• PROBLEM REQUIREMENTS:
Every line of the material is to be given again exactly.

• DATA:
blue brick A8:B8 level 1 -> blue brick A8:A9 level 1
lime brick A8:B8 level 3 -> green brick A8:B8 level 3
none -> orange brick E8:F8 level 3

• RESPONSE AREA:
blue brick A8:B8 level 1 -> blue brick A8:A9 level 1
lime brick A8:B8 level 3 -> green brick A8:B8 level 3
none -> orange brick E8:F8 level 3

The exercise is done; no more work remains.